Directions for this task:
Gather every line below that contains the string "shortInstrumentName", copying each in full.

[Dataset excerpt]
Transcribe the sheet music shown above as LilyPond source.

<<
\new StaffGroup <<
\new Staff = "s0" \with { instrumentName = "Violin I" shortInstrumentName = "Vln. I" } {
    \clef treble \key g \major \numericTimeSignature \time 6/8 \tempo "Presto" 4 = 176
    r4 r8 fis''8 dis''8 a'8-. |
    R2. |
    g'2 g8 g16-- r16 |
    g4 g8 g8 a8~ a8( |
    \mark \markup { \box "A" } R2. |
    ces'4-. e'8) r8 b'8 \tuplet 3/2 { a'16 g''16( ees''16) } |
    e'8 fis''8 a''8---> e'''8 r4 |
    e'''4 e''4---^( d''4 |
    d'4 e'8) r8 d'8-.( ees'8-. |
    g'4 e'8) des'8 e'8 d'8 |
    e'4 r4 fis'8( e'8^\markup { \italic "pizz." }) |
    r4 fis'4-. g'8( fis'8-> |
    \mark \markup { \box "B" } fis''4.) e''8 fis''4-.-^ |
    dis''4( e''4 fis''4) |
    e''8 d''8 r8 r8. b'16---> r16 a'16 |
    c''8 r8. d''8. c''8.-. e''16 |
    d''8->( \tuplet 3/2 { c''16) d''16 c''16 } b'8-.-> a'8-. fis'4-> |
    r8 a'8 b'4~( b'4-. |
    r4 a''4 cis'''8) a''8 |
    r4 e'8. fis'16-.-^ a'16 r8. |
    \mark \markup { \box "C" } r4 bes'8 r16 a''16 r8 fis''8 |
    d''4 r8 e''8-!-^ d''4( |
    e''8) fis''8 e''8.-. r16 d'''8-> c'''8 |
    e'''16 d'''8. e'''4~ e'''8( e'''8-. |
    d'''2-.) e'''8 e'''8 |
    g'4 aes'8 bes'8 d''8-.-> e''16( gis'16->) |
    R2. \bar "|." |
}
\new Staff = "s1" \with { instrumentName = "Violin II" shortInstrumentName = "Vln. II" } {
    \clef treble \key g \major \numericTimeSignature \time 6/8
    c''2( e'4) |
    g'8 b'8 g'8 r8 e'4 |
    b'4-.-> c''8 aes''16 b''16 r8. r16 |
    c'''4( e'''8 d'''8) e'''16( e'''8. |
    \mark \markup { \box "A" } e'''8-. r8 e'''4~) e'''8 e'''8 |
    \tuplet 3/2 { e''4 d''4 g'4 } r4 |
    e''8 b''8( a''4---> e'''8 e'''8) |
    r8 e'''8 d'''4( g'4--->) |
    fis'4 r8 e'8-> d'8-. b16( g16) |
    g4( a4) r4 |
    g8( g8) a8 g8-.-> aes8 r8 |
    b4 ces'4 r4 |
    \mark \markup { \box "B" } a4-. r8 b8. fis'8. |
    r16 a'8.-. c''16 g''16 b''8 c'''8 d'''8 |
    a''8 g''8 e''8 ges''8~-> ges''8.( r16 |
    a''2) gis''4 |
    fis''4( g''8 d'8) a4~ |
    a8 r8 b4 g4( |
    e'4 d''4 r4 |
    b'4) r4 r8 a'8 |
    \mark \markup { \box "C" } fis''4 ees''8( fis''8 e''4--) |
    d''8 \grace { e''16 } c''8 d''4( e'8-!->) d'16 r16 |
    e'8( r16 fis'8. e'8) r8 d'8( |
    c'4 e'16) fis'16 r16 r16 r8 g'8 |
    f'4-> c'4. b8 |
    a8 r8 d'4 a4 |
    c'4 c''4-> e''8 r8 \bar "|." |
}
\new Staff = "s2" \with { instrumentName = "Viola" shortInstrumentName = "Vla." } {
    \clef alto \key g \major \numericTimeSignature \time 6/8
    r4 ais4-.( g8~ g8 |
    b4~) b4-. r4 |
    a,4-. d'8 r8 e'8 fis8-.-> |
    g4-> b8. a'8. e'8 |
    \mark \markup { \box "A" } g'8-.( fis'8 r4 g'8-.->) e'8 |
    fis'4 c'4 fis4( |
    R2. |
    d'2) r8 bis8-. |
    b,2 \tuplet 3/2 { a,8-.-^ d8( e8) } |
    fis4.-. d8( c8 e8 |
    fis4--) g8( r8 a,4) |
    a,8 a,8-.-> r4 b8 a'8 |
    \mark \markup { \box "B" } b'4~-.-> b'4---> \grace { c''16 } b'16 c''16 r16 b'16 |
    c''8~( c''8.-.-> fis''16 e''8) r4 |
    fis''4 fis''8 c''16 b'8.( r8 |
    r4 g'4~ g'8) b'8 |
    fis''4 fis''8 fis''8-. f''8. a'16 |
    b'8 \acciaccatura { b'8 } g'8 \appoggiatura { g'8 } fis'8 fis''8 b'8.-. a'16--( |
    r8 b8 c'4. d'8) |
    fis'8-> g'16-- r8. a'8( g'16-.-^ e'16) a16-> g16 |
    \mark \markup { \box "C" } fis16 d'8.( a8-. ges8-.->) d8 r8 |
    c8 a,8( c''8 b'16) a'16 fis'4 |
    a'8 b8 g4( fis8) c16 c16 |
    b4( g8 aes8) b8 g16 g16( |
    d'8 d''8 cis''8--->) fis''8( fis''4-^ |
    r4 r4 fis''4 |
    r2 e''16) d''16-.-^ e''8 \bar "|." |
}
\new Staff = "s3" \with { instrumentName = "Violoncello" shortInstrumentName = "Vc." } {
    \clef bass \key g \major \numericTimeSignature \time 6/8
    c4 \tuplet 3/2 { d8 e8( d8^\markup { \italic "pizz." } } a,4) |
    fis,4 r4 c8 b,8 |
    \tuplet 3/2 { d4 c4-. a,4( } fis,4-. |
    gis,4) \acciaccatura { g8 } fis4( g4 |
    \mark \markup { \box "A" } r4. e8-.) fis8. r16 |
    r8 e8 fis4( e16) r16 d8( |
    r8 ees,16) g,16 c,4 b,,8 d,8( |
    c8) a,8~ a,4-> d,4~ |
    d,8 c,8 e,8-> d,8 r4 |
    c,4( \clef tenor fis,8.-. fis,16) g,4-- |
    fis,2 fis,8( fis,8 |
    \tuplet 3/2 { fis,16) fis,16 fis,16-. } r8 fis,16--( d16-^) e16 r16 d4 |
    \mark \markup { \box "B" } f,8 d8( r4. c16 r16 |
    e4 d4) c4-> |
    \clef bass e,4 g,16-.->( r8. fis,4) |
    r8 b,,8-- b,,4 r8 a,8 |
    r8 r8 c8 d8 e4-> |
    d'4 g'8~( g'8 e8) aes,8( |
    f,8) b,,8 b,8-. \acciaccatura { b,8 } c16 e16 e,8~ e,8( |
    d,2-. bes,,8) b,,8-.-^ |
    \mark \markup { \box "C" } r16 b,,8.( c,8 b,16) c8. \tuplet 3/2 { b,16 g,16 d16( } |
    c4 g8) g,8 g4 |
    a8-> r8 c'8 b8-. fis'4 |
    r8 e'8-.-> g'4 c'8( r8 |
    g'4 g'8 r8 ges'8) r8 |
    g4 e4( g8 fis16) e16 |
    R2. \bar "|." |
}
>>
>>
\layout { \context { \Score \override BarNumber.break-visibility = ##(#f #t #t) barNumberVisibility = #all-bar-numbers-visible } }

Result for this exercise:
\new Staff = "s0" \with { instrumentName = "Violin I" shortInstrumentName = "Vln. I" } {
\new Staff = "s1" \with { instrumentName = "Violin II" shortInstrumentName = "Vln. II" } {
\new Staff = "s2" \with { instrumentName = "Viola" shortInstrumentName = "Vla." } {
\new Staff = "s3" \with { instrumentName = "Violoncello" shortInstrumentName = "Vc." } {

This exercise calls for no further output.